▶ Problem details
Using the records that follow, reproduce exactly the lines starting at the line containing "plant: (70, 234)" and ending at the line containing "bench: (211, 355) -> (34, 157), moved". Include both end lines and no pictures.

Coordinate mapping data:
□ □ □

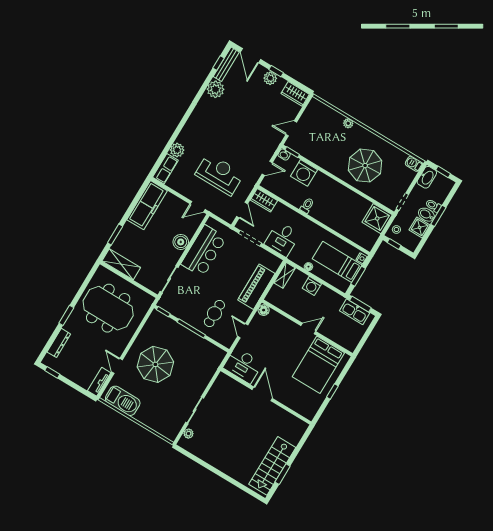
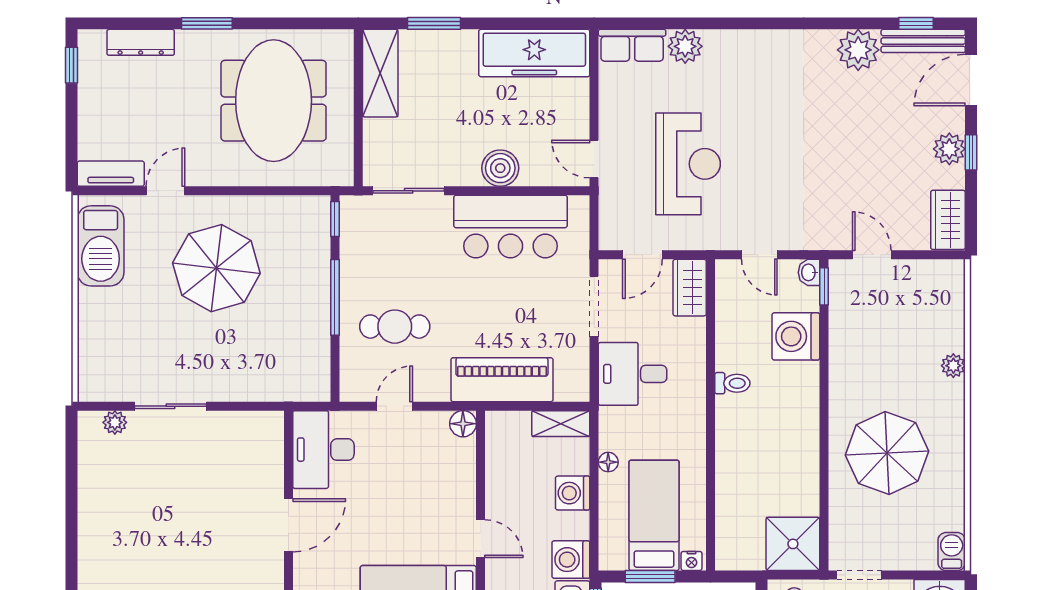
washing machine: (335, 301) -> (571, 560), added

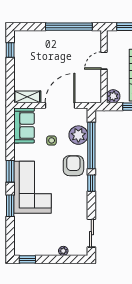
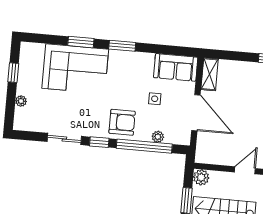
door: (104, 61) -> (245, 170), hinge flipped
plant: (78, 135) -> (158, 137), width x0.53, depth x0.53
corner sofa: (33, 187) -> (75, 69), moved
sliding door: (91, 233) -> (64, 139), moved
window: (27, 259) -> (13, 73), moved

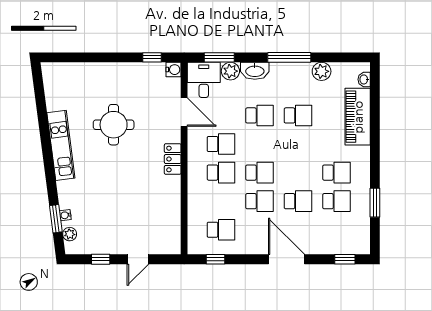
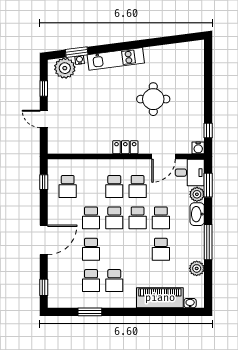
school desk: (259, 144) -> (138, 218), added
kitchen unit: (61, 145) -> (116, 59), moved
plant: (70, 234) -> (65, 68), width x1.88, depth x1.88

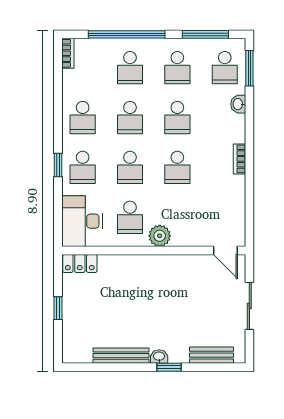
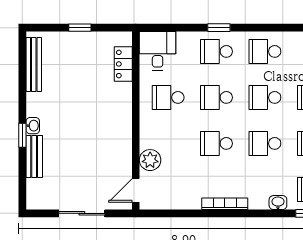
bookcase: (239, 159) -> (225, 204), width x1.56
desk: (82, 221) -> (158, 51), width x0.73
plant: (160, 236) -> (150, 160), moved
locker: (80, 263) -> (123, 64), moved
bench: (211, 355) -> (34, 157), moved
bench: (121, 356) -> (34, 65), moved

□ □ □

▶ Solution to this task
plant: (70, 234) -> (65, 68), width x1.88, depth x1.88

bookcase: (239, 159) -> (225, 204), width x1.56
desk: (82, 221) -> (158, 51), width x0.73
plant: (160, 236) -> (150, 160), moved
locker: (80, 263) -> (123, 64), moved
bench: (211, 355) -> (34, 157), moved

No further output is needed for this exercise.